- [Prompt] Identify every line in the records below that contains the word "mushroom", and reproduce each one.

** Source information follows **

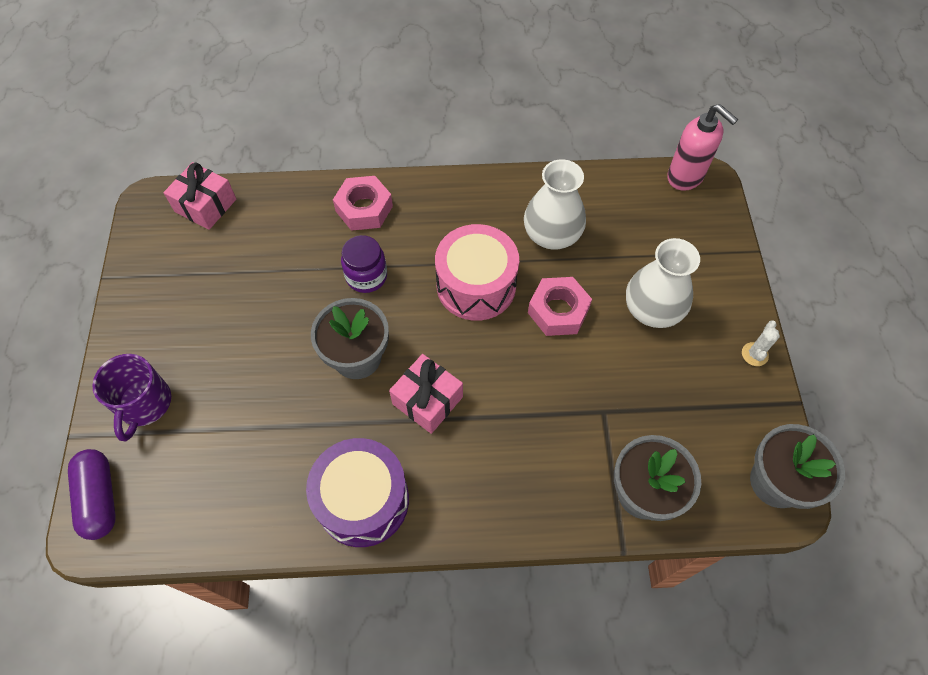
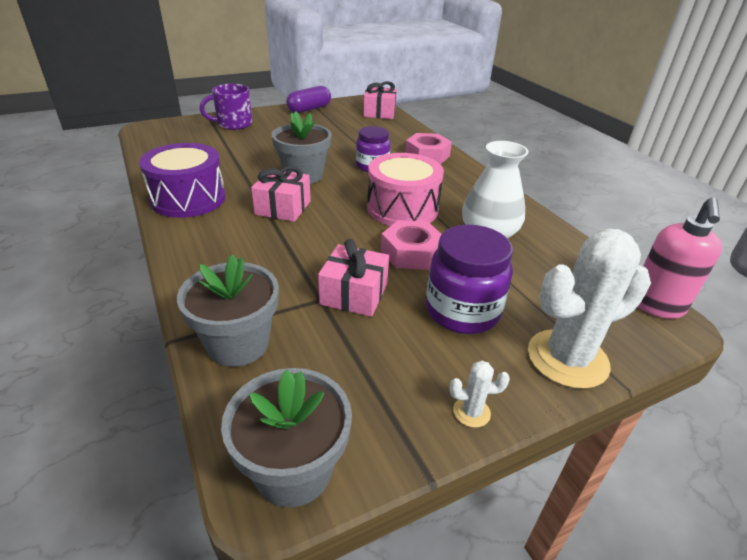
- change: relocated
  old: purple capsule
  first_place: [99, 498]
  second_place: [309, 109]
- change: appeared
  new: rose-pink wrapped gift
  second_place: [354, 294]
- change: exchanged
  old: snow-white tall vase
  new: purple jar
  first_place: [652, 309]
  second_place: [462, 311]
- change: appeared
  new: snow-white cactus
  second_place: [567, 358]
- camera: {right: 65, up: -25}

** End of Source information **
** Source information follows **

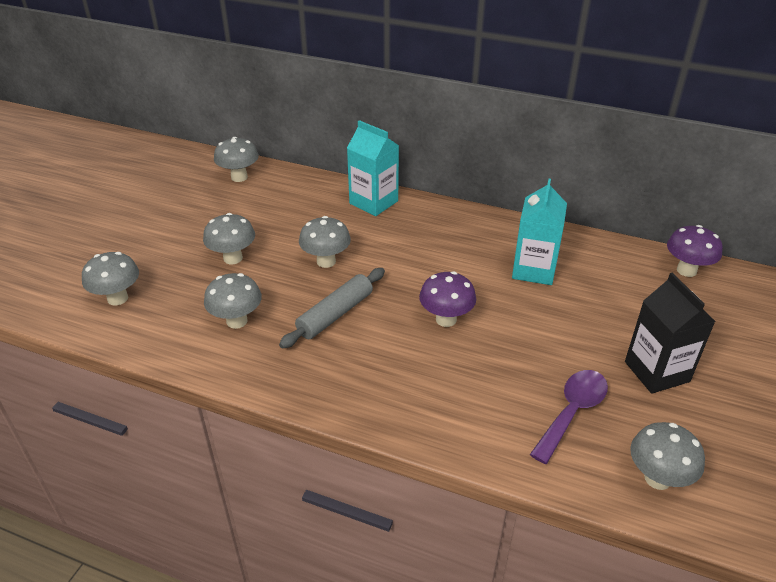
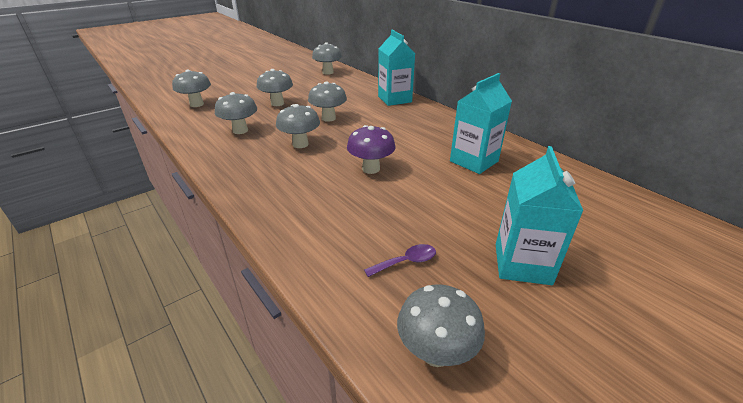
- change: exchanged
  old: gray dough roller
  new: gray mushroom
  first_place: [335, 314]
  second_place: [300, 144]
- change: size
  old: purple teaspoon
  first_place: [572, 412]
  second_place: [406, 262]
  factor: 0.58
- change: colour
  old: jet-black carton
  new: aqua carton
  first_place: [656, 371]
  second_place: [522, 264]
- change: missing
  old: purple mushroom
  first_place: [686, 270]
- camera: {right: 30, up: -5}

** End of Source information **

- [Result]
  new: gray mushroom
  old: purple mushroom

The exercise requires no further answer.